## Task prompt:
In the entries below, find each line with the string "camera" and copy it.

## Material for this exercise:

::::::

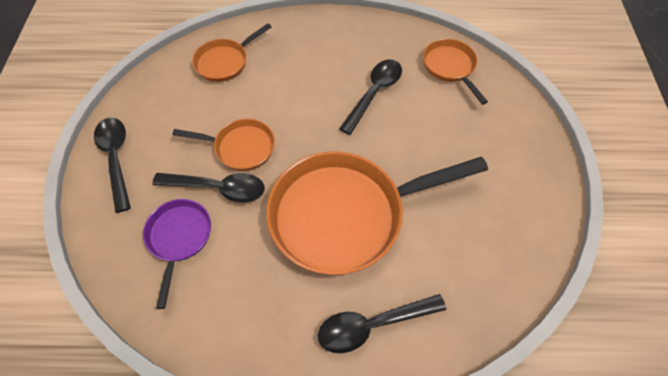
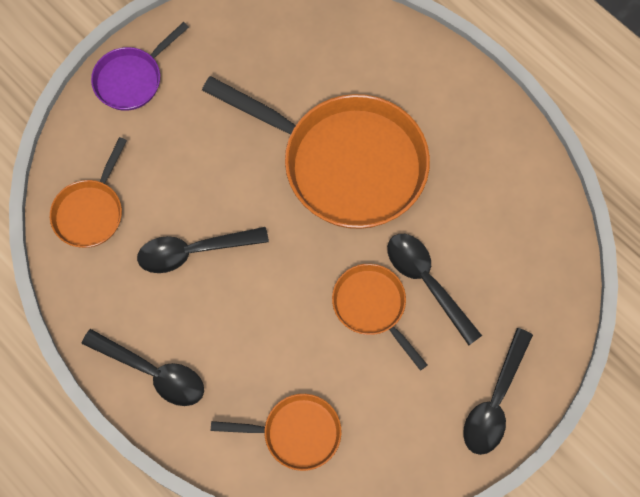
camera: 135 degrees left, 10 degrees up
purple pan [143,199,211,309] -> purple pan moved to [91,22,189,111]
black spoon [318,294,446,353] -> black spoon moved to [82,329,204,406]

::::::

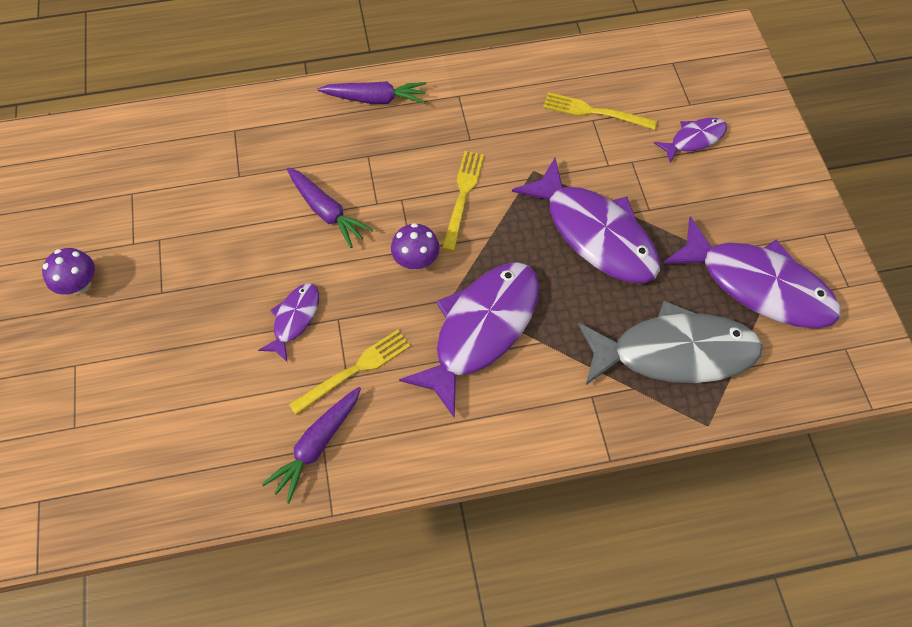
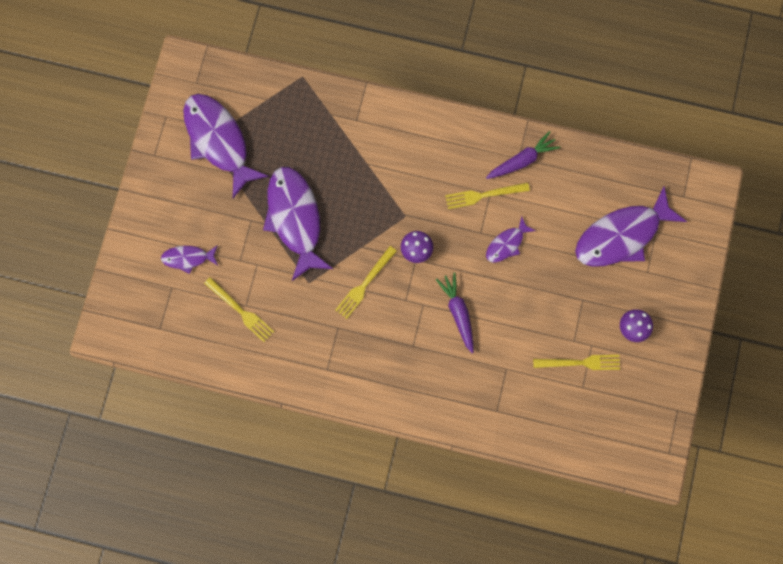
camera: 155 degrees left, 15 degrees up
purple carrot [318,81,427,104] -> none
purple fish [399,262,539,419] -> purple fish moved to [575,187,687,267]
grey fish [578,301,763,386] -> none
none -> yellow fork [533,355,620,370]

::::::

## Response area:
camera: 135 degrees left, 10 degrees up
camera: 155 degrees left, 15 degrees up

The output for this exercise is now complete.